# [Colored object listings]
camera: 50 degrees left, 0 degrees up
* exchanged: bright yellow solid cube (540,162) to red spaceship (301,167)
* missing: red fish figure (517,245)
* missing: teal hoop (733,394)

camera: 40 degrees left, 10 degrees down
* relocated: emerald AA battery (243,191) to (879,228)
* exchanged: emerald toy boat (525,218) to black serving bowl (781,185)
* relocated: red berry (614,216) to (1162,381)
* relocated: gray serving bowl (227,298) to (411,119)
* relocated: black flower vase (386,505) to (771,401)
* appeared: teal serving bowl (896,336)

* * *

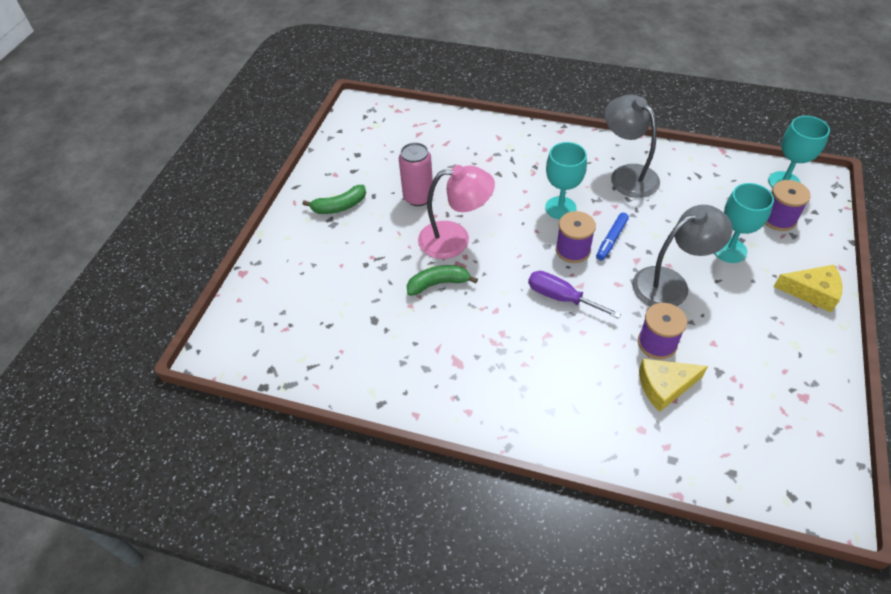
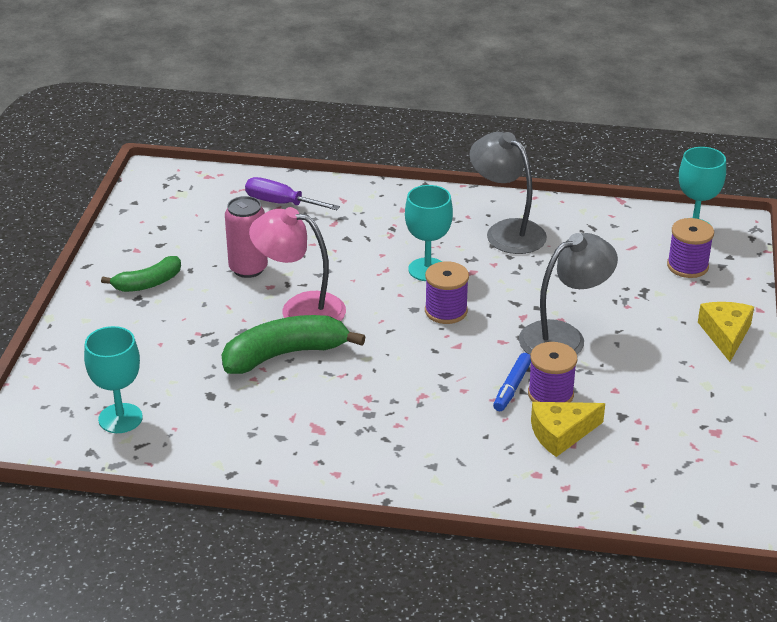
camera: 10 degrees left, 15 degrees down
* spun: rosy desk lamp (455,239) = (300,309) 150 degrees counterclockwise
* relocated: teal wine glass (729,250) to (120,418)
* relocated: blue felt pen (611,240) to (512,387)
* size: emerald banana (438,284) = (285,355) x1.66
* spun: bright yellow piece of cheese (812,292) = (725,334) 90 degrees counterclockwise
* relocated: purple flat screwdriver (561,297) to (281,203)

# [Work order]
Among the records above, repeat exactly the line with "red spaceship (301,167)", the line with "fish figure (517,245)", and every line in between, and only those.

# [Exercise response]
* exchanged: bright yellow solid cube (540,162) to red spaceship (301,167)
* missing: red fish figure (517,245)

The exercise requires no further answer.